■ DATA SUPPLIED
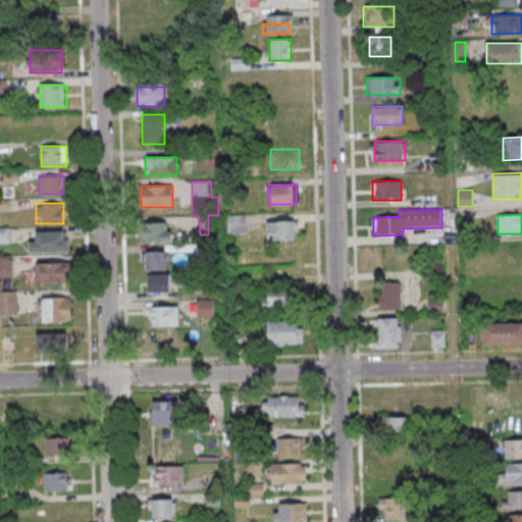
[(246,217),(228,217),(228,233),(246,233),(246,217)]
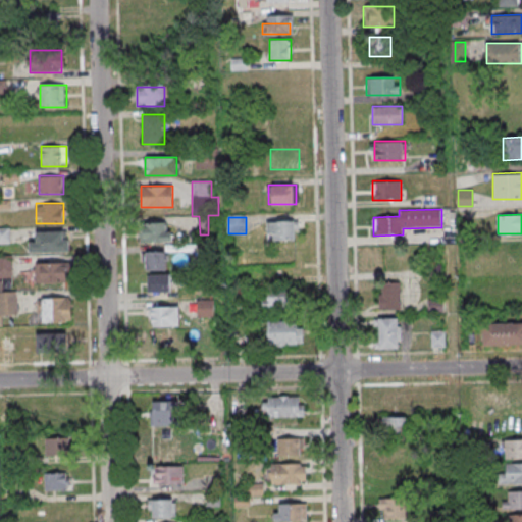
[(265,240),(296,240),(296,220),(265,220),(265,240)]
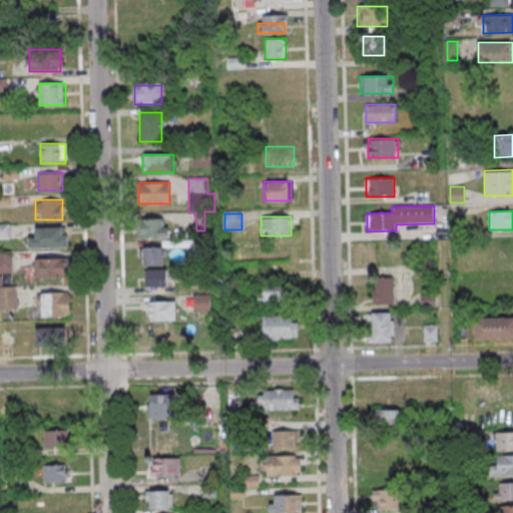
[(136,239),(166,239),(166,219),(136,219),(136,239)]
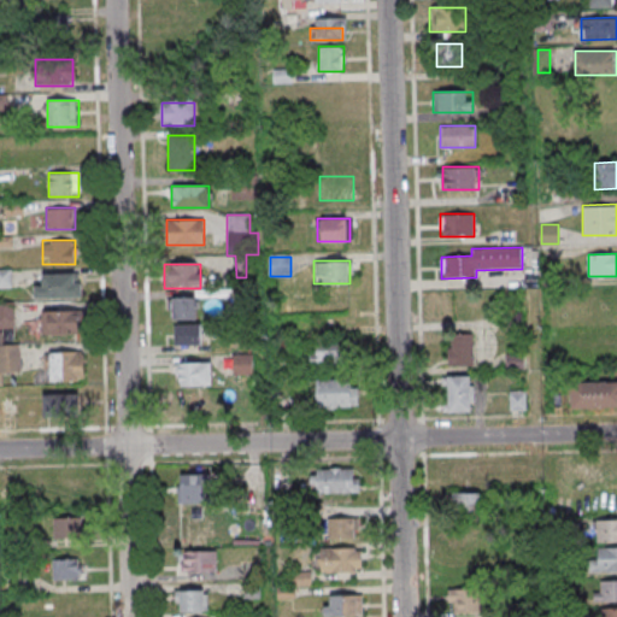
[(35,286),(35,298),(82,298),(82,274),(42,274),(42,286),(35,286)]
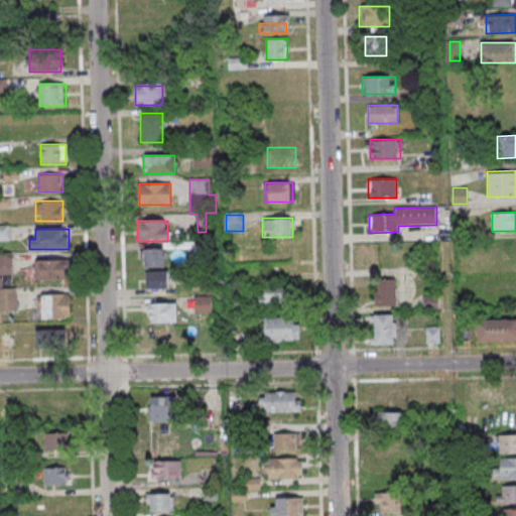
[(196,254),(206,255),(207,240),(198,239),(196,254)]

■ AIM OF THE EXERCISE
All of the data is to be transcribed exactly, with images omitted.

■ WRITTEN SOLUTION
[(246,217),(228,217),(228,233),(246,233),(246,217)]
[(265,240),(296,240),(296,220),(265,220),(265,240)]
[(136,239),(166,239),(166,219),(136,219),(136,239)]
[(35,286),(35,298),(82,298),(82,274),(42,274),(42,286),(35,286)]
[(196,254),(206,255),(207,240),(198,239),(196,254)]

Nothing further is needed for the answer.